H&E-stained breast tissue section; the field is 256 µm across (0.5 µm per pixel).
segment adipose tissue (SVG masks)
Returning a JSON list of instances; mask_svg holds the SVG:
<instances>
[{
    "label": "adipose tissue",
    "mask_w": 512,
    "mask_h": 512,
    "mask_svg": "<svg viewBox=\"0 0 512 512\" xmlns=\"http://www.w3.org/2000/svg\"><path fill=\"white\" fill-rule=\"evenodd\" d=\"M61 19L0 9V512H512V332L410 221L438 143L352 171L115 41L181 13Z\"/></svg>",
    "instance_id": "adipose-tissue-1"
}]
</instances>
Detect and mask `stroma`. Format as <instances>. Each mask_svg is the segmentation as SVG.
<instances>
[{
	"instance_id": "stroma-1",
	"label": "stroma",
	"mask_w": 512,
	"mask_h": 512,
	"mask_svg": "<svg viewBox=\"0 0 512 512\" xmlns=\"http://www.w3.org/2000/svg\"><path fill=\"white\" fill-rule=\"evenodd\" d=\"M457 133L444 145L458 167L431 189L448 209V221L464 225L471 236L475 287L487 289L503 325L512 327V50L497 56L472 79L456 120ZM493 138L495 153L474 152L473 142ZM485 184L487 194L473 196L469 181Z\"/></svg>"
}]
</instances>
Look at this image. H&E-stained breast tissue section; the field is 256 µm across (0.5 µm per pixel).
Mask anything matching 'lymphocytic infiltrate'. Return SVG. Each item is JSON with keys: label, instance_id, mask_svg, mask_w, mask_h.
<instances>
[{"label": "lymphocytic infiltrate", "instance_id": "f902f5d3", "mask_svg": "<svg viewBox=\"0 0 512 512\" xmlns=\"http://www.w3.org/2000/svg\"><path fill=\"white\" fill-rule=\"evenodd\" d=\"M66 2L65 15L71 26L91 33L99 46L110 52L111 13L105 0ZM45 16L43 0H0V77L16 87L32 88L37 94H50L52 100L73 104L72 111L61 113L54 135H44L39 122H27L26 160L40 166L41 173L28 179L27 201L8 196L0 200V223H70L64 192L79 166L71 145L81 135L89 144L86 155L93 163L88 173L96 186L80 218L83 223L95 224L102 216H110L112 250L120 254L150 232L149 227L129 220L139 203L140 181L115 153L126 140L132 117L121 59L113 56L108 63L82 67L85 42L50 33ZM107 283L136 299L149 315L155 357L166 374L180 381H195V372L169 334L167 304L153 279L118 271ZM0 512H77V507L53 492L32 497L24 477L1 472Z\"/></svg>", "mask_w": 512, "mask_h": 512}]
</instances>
::::::::
**Written exercise:** Gather each line that holds "field".

**The solution:**
H&E-stained breast tissue section; the field is 256 µm across (0.5 µm per pixel).
Look at this image. H&E-stained breast tissue section; the field is 256 µm across (0.5 µm per pixel).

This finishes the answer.